Content revision data:
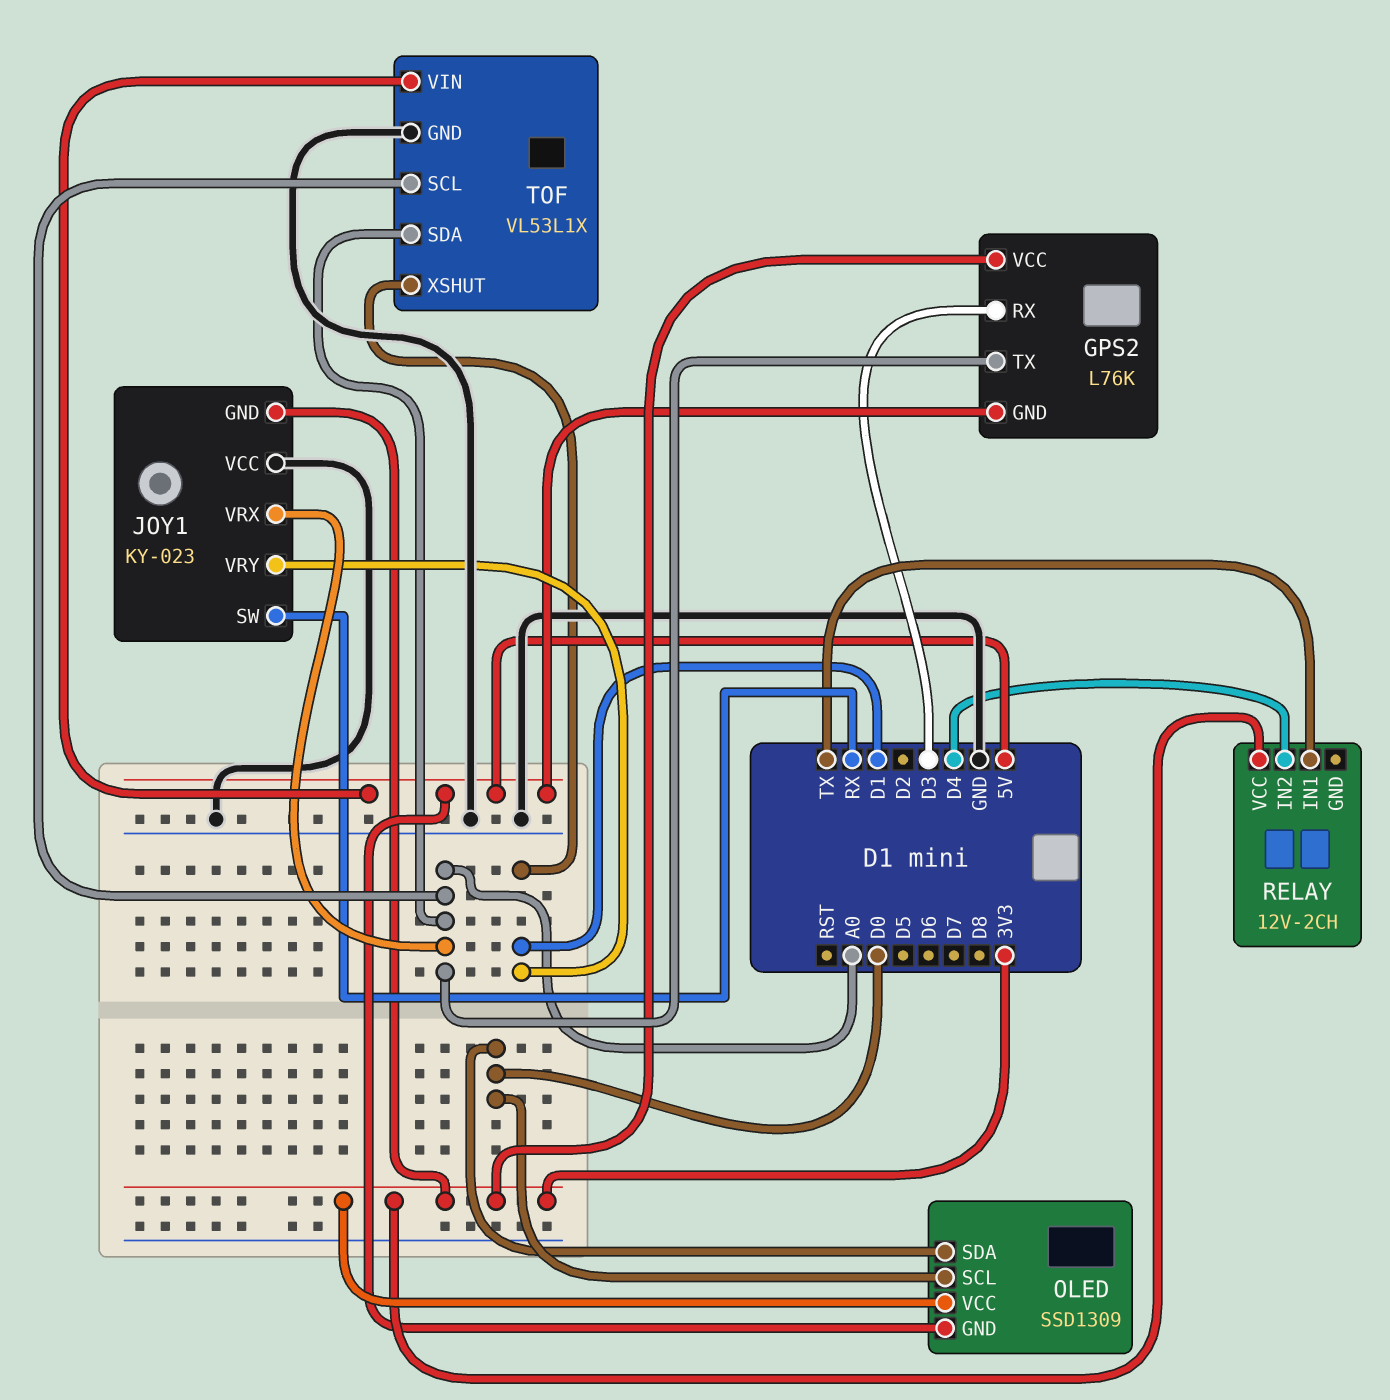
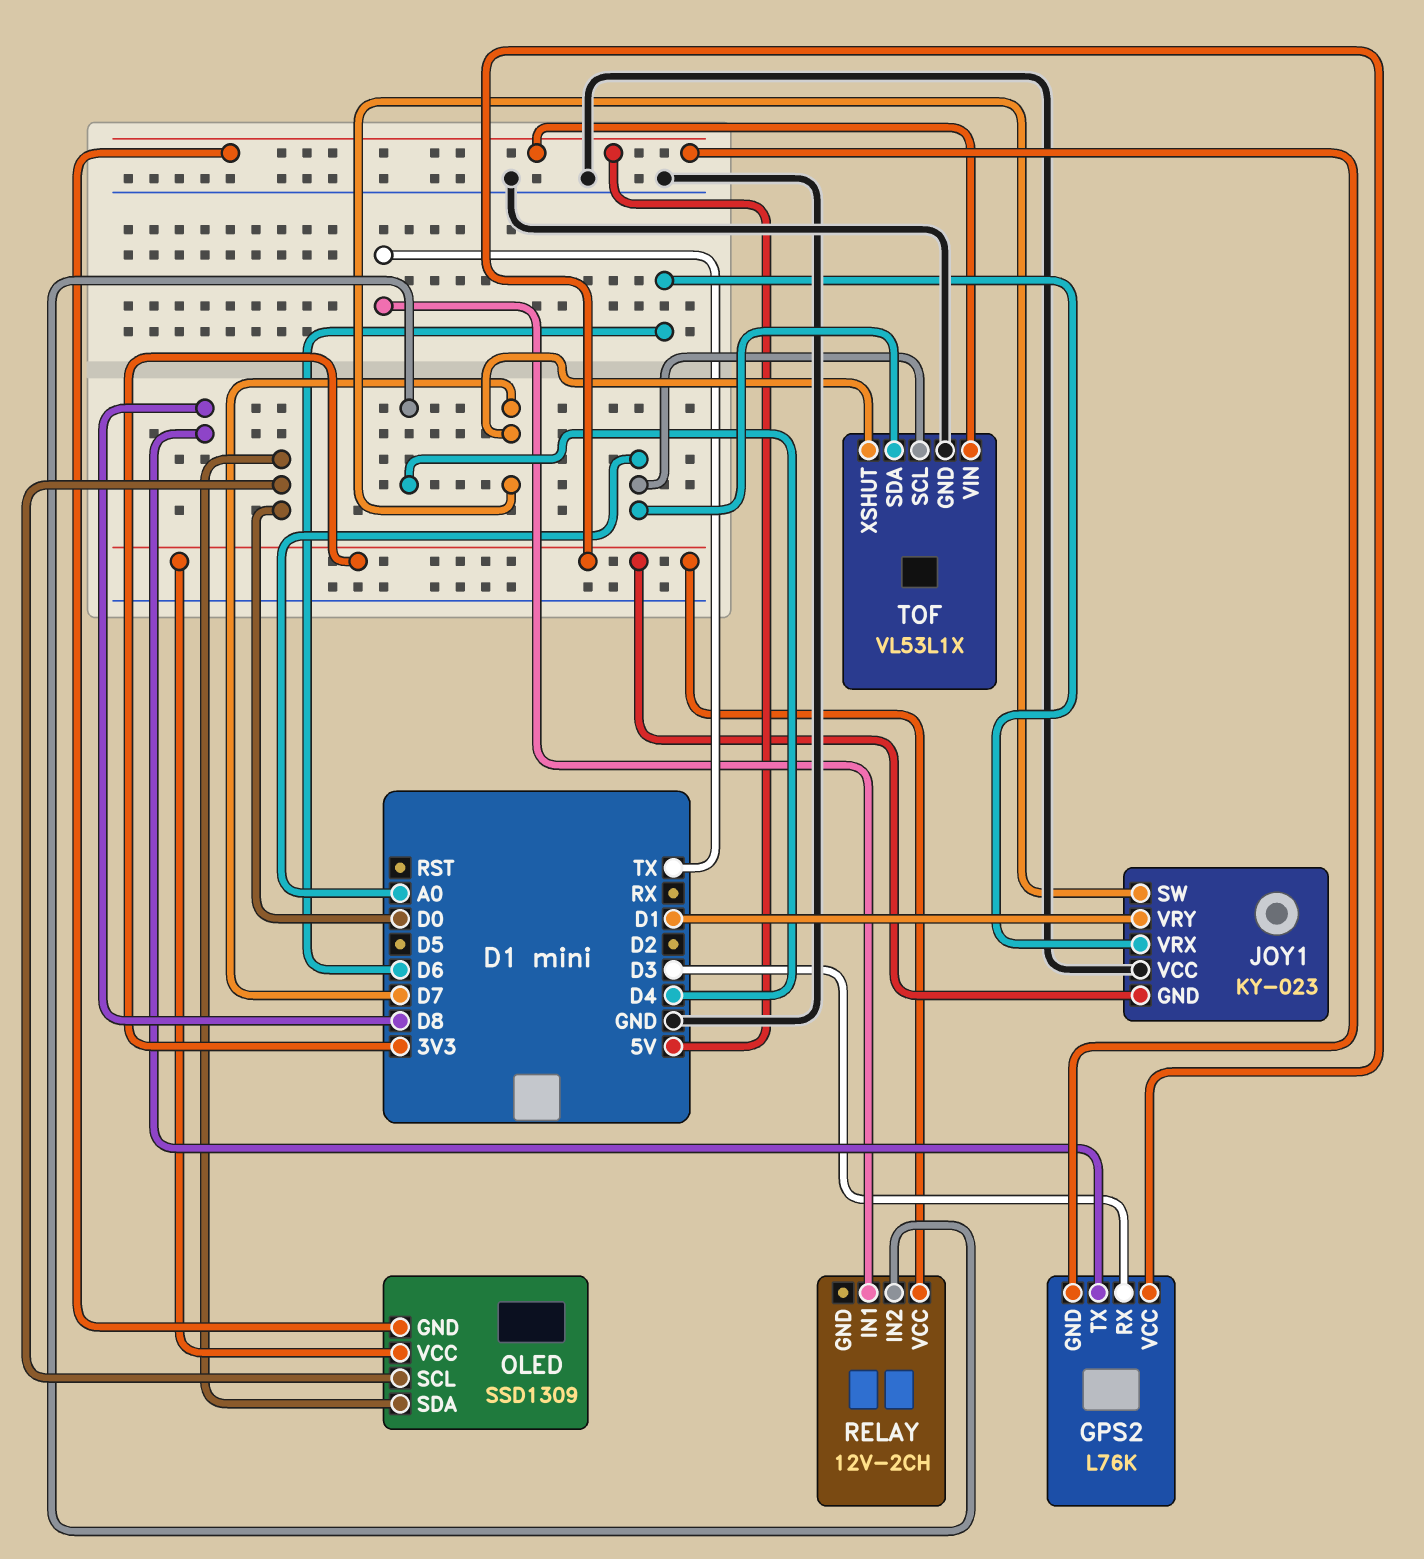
GPS2 pin TX: A0 -> D8
JOY1 pin SW: RX -> D7
JOY1 pin VRX: A0 -> D6
TOF pin XSHUT: D1 -> D7

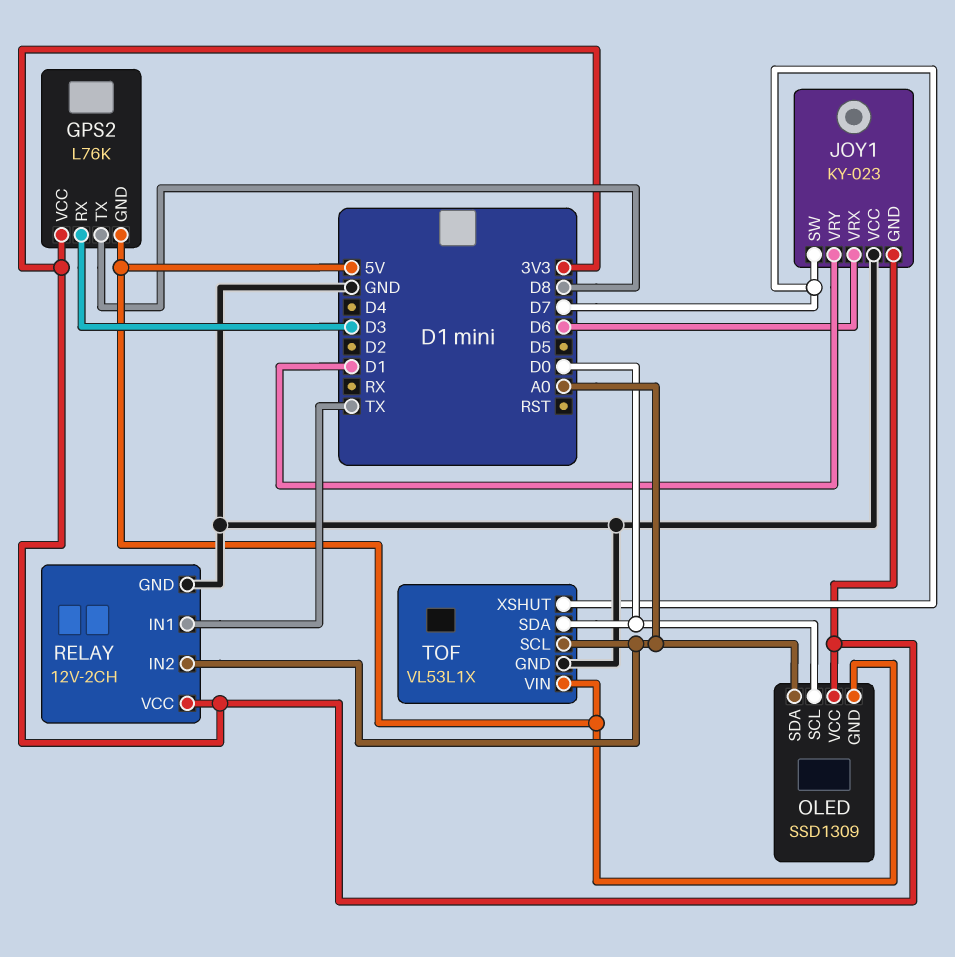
OLED pin SDA: D0 -> A0
RELAY pin GND: none -> GND
RELAY pin IN2: D4 -> A0
TOF pin SDA: A0 -> D0

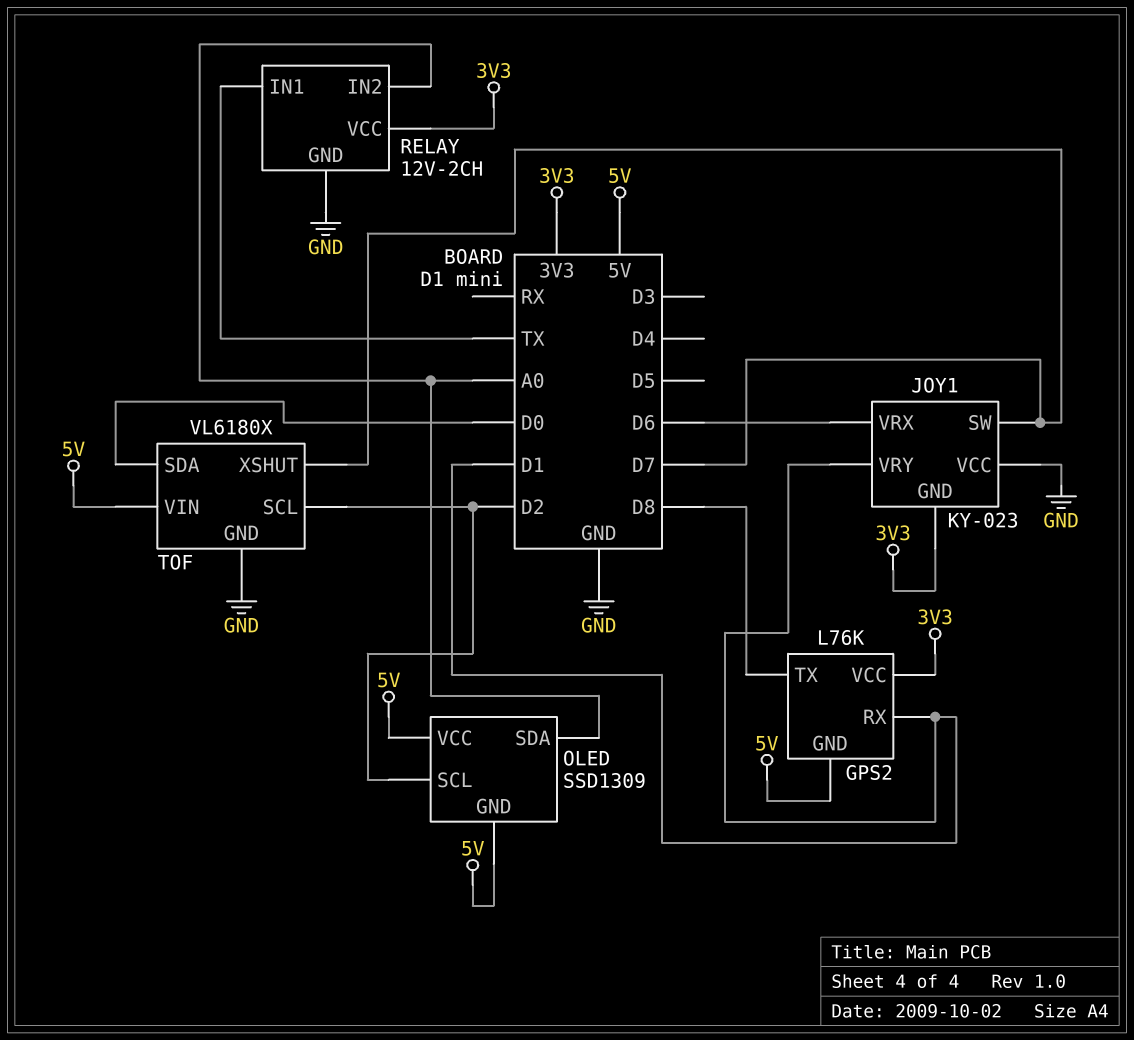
GPS2 pin RX: D3 -> D1
OLED pin SCL: D0 -> D2
OLED pin VCC: 3V3 -> 5V
TOF: VL53L1X -> VL6180X
TOF pin SCL: A0 -> D2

__WHAT YOU ARE ASKED TO DO__: Leave every picture out and write out, word for word, the lines from the one that contains "TOF pin XSHUT: D1 -> D7" through the last line of the records.

__RESULT__:
TOF pin XSHUT: D1 -> D7

OLED pin SDA: D0 -> A0
RELAY pin GND: none -> GND
RELAY pin IN2: D4 -> A0
TOF pin SDA: A0 -> D0

GPS2 pin RX: D3 -> D1
OLED pin SCL: D0 -> D2
OLED pin VCC: 3V3 -> 5V
TOF: VL53L1X -> VL6180X
TOF pin SCL: A0 -> D2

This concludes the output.